__Required work__
Set out exactly, line by line, the stretch of data below that begins at the line containing "(130, 384) = (127, 343): orange" and ends at the line containing "(395, 139) = (375, 155): none -> purple tree", with both ends kept.
[Extracted information Boundary: Start]
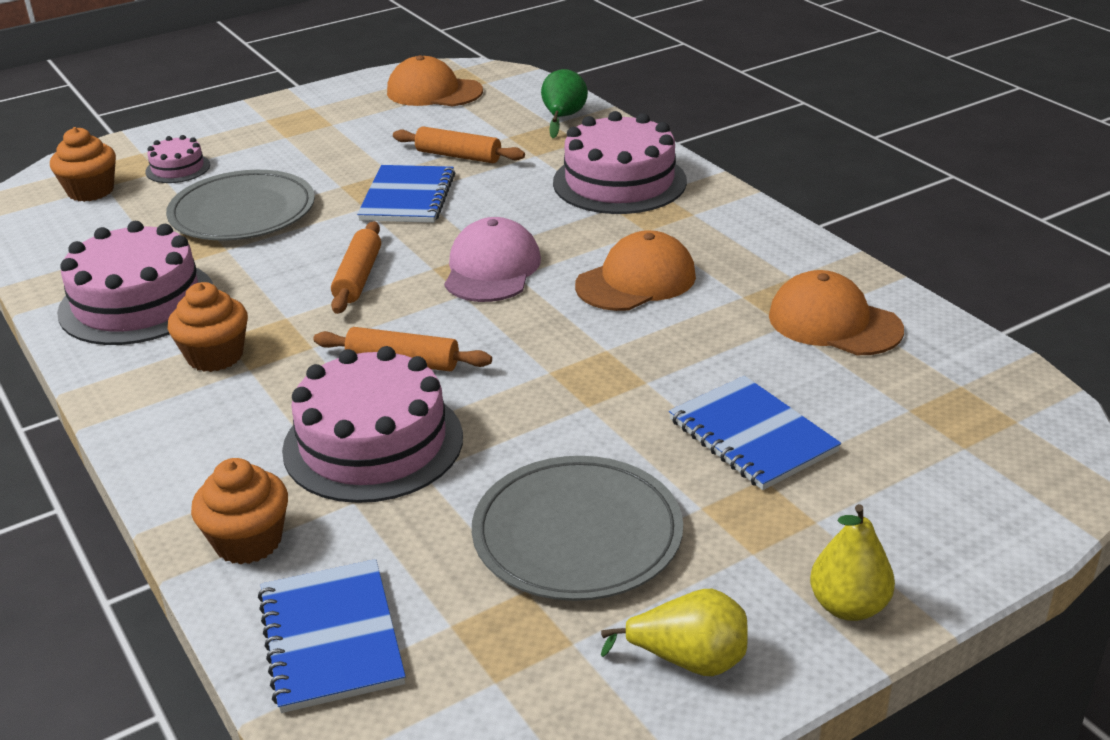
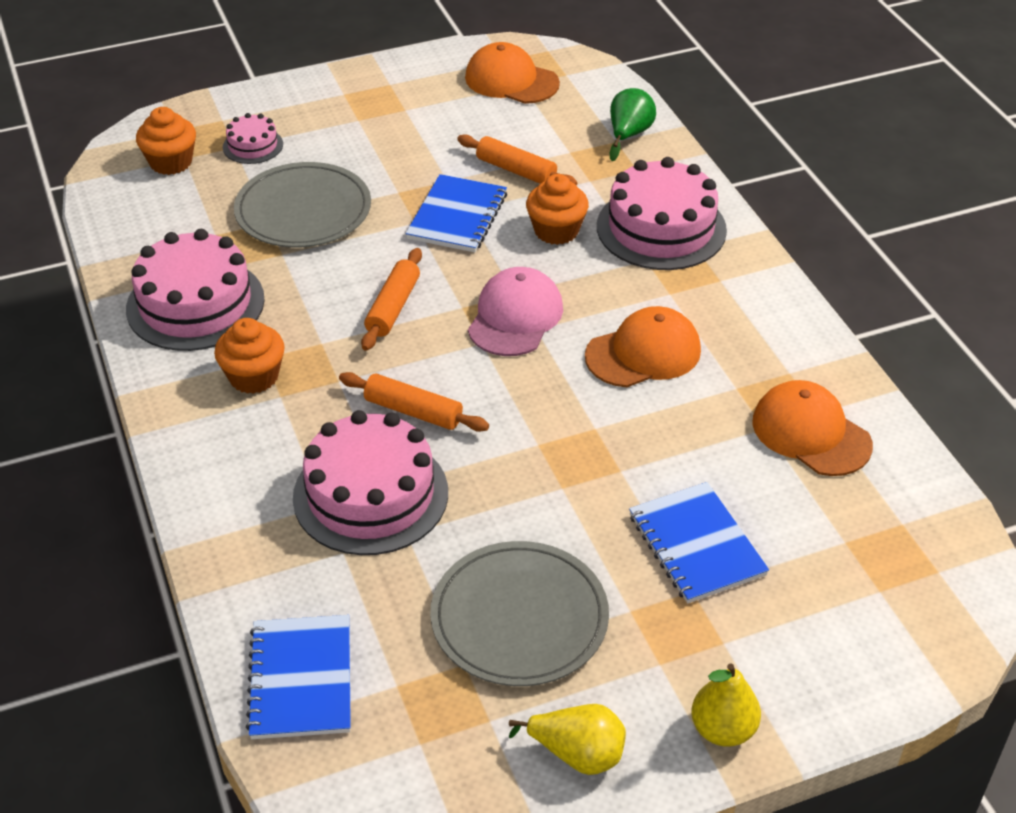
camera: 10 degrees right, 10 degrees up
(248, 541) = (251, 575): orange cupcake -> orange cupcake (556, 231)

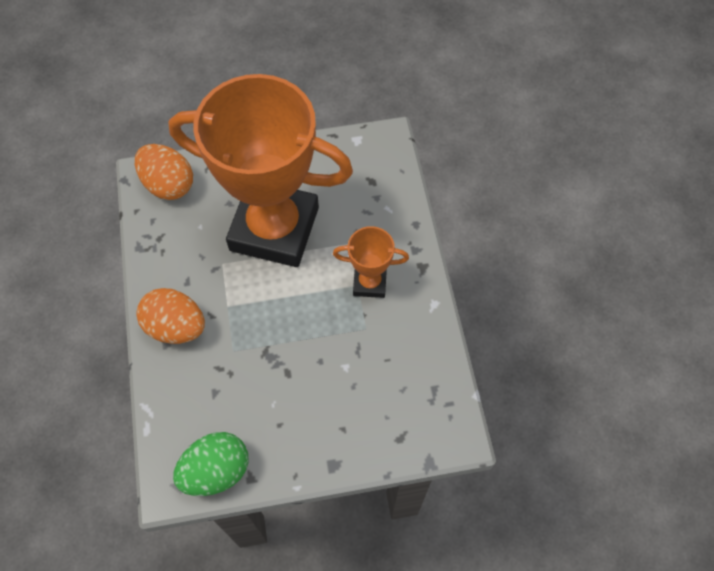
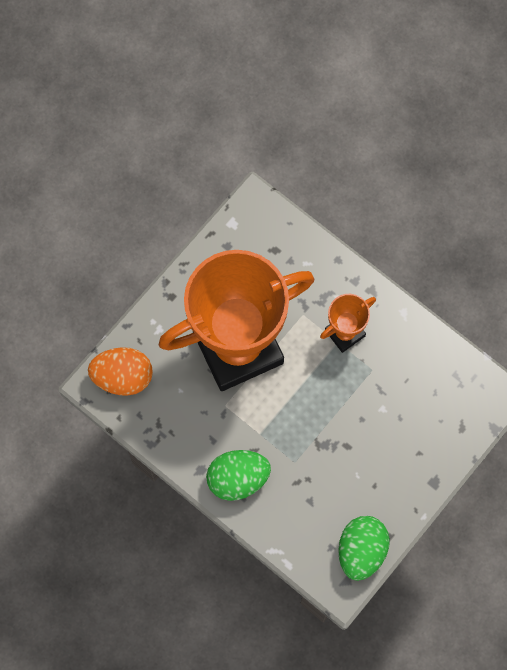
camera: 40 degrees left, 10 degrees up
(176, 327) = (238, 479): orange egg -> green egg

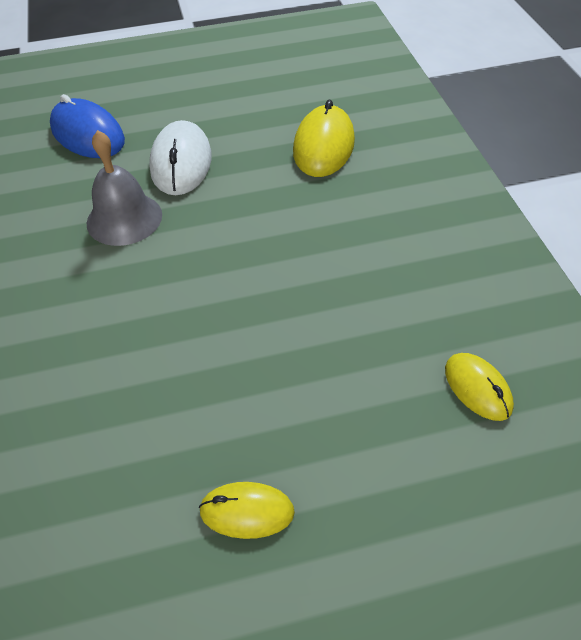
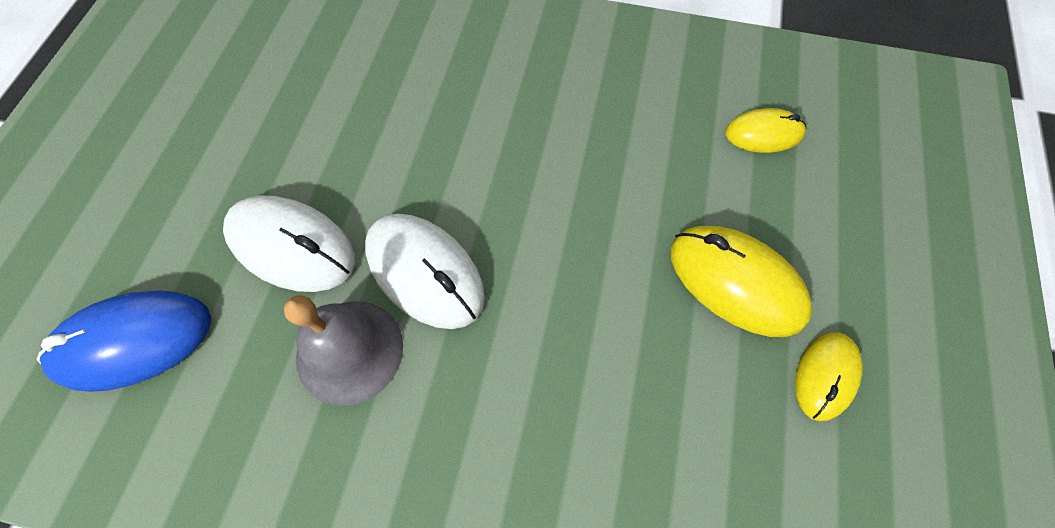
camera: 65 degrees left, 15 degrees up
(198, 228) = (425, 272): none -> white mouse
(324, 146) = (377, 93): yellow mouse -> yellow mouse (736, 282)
[Extracted information Boundary: End]
[Extracted information Boundary: Start]
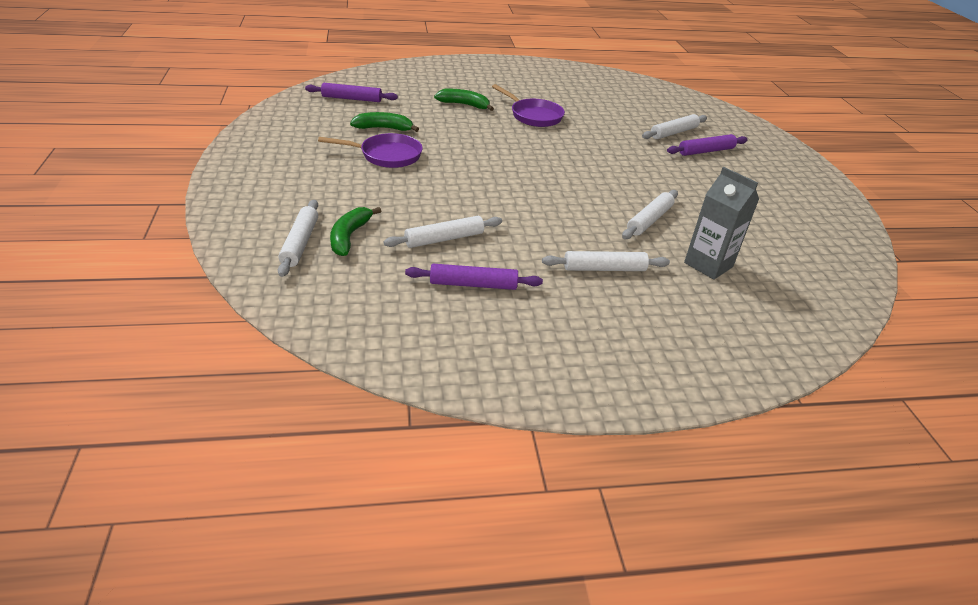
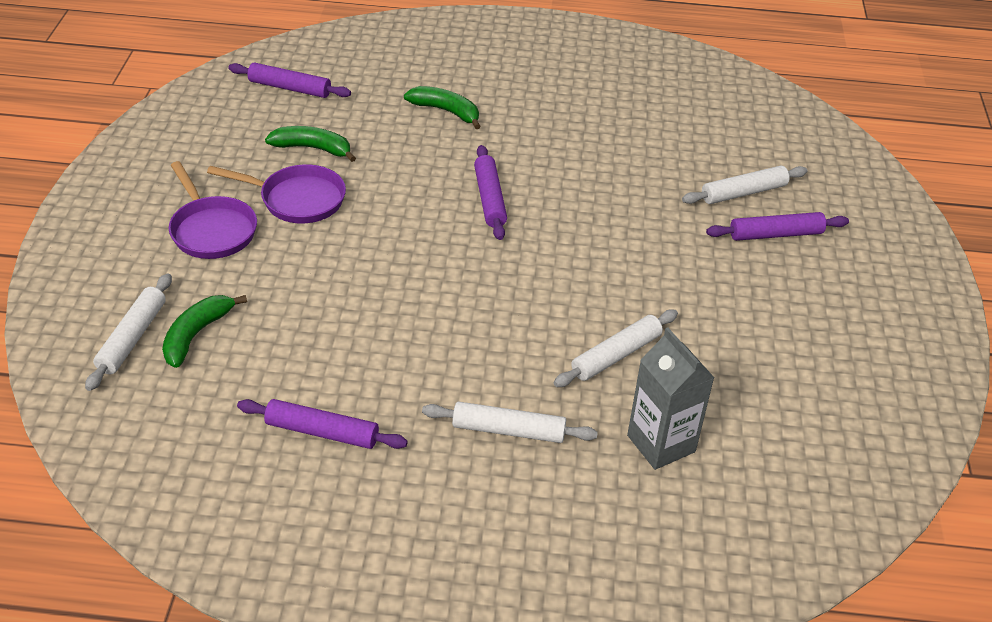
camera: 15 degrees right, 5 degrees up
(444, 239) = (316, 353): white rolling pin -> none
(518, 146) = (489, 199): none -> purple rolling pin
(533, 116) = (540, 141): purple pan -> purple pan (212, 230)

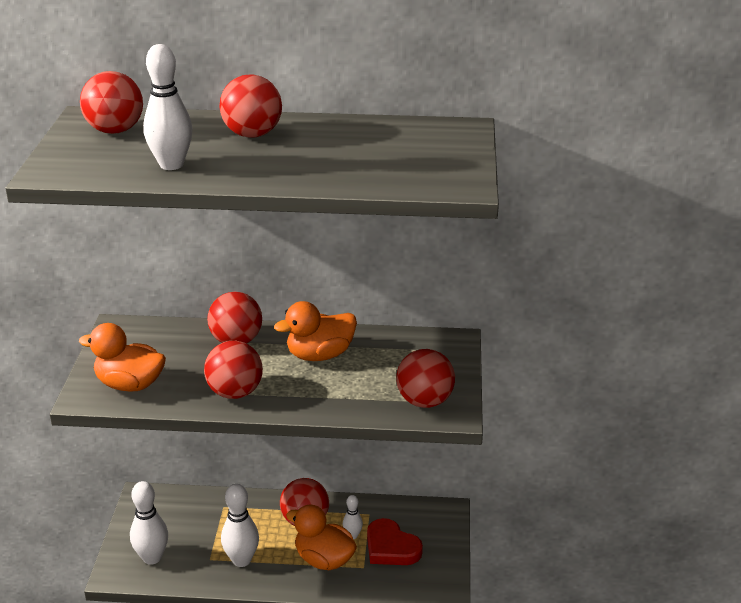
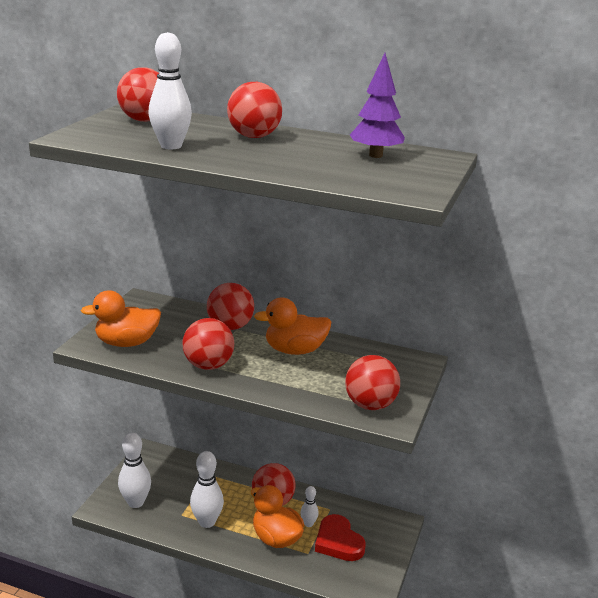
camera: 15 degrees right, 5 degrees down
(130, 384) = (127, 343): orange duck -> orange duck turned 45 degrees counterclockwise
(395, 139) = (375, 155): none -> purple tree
[Extracted information Boundary: End]
__Task result__
(130, 384) = (127, 343): orange duck -> orange duck turned 45 degrees counterclockwise
(395, 139) = (375, 155): none -> purple tree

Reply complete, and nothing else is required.